- [What you need to do]
Each line of the records that holds the word "AGND" should be copied out.

☆ ☆ ☆

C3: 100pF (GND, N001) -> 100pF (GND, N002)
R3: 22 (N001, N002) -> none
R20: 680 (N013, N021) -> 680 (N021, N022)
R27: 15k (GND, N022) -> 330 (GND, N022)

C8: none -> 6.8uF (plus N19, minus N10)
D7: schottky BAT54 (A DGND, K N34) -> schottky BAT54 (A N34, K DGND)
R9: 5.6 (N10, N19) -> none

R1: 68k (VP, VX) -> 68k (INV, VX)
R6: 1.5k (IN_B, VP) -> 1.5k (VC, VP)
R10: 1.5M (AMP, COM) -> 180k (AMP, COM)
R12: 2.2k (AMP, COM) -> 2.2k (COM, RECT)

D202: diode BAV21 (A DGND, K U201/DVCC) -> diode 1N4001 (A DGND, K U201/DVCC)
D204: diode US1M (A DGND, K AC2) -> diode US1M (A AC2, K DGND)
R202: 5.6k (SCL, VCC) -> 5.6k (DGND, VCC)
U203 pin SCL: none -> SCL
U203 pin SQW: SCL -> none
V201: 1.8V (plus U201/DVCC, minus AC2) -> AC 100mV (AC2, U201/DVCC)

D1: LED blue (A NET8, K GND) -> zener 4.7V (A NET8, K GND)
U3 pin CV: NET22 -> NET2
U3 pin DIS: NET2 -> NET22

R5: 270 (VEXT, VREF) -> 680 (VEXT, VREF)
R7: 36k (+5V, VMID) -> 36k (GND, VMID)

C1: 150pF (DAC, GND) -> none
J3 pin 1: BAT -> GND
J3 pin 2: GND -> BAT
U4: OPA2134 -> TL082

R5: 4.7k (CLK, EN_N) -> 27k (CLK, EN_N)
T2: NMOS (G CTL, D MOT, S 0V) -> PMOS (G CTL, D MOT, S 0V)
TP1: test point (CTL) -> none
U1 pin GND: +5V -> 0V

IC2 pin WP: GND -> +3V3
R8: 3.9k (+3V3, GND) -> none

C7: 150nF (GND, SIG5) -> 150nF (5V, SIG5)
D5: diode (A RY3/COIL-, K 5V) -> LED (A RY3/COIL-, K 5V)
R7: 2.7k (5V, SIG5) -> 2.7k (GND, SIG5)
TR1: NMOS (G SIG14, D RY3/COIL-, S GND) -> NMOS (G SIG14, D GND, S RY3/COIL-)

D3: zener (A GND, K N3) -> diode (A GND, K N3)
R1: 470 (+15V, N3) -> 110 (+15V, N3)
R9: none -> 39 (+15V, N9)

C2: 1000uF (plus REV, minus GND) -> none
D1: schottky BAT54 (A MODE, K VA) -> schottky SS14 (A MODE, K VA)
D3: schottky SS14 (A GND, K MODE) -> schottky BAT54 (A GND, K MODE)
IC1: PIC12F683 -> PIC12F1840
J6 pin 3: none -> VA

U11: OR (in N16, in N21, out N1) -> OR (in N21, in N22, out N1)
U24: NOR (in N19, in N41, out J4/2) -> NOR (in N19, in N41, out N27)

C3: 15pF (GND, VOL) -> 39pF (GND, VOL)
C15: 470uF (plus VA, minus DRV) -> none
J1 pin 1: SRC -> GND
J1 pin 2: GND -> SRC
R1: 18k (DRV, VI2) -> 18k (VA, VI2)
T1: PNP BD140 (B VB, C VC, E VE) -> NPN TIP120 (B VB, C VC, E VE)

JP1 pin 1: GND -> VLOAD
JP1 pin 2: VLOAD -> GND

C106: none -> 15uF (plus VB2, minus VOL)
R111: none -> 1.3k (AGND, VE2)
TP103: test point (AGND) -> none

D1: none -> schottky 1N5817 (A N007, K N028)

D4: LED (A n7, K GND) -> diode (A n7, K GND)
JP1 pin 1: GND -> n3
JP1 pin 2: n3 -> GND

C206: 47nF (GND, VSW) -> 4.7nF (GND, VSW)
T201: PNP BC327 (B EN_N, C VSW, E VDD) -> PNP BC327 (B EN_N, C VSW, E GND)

☆ ☆ ☆

- [Result]
R111: none -> 1.3k (AGND, VE2)
TP103: test point (AGND) -> none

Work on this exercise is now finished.